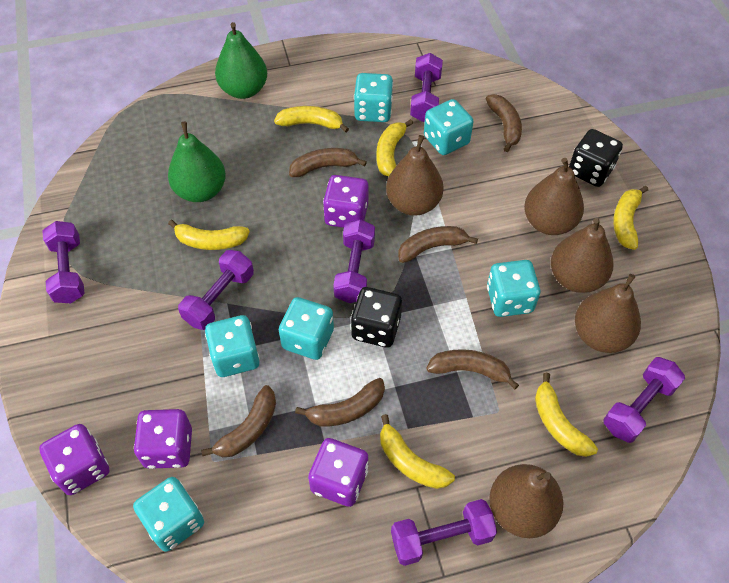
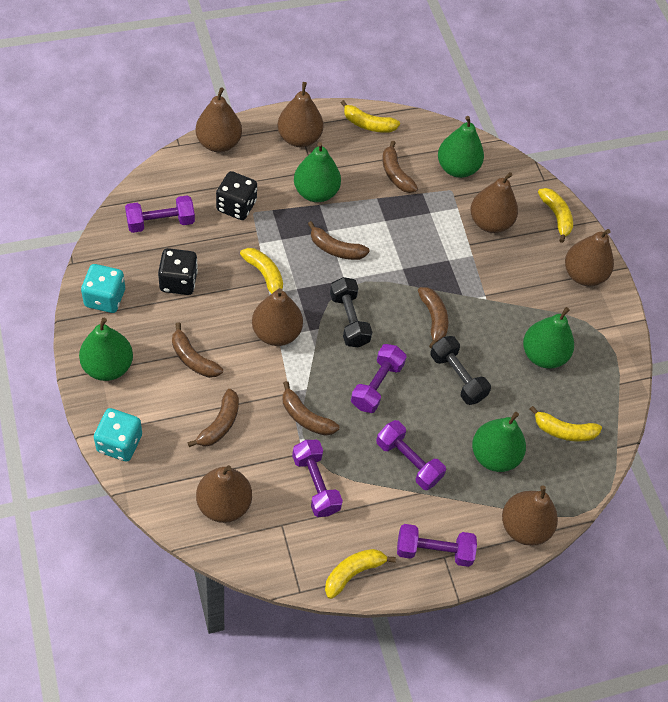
black dumbbell: 0 -> 2
brown pear: 5 -> 7
green pear: 2 -> 5
purple dice: 4 -> 0
purple dumbbell: 6 -> 5
turquoise dice: 6 -> 2
yellow banana: 6 -> 5

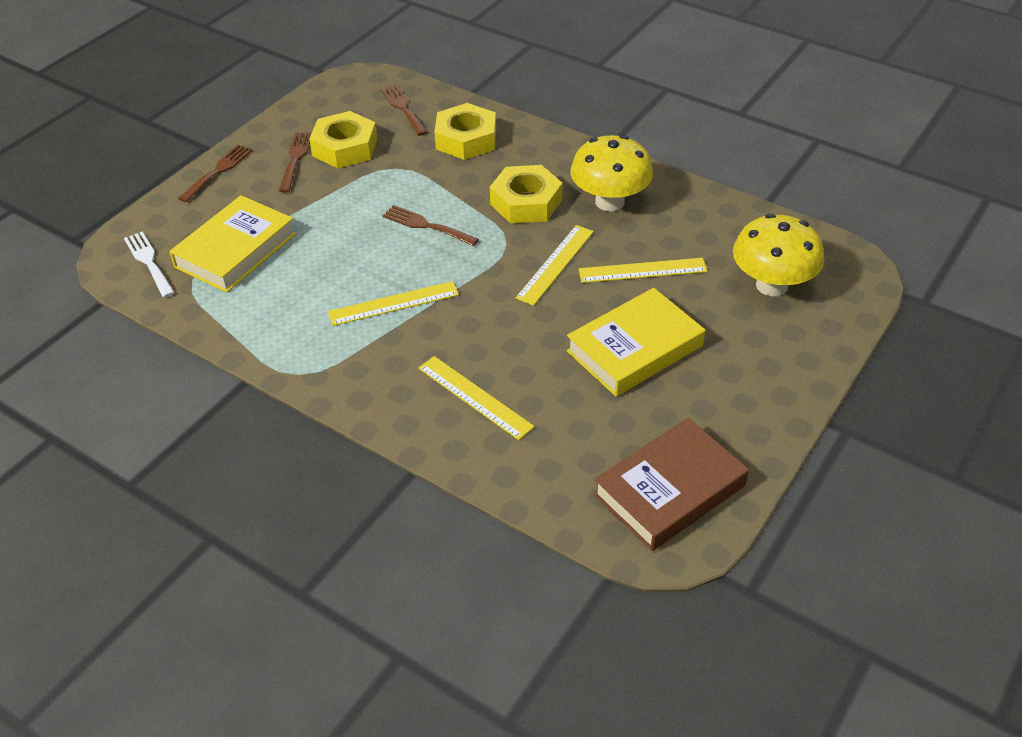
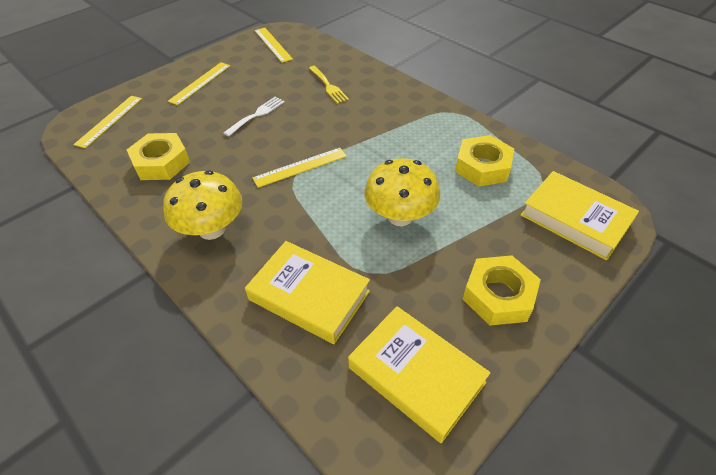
brown book: 1 -> 0
brown fork: 4 -> 0
yellow book: 2 -> 3
yellow fork: 0 -> 1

◆ EXERCISE DESCRIPTION ◆
Give back exactly the lines from the line with "purple dumbbell: 6 -> 5" through the end of the material above, and omit every picture.

◆ ANSWER TO THE EXERCISE ◆
purple dumbbell: 6 -> 5
turquoise dice: 6 -> 2
yellow banana: 6 -> 5

brown book: 1 -> 0
brown fork: 4 -> 0
yellow book: 2 -> 3
yellow fork: 0 -> 1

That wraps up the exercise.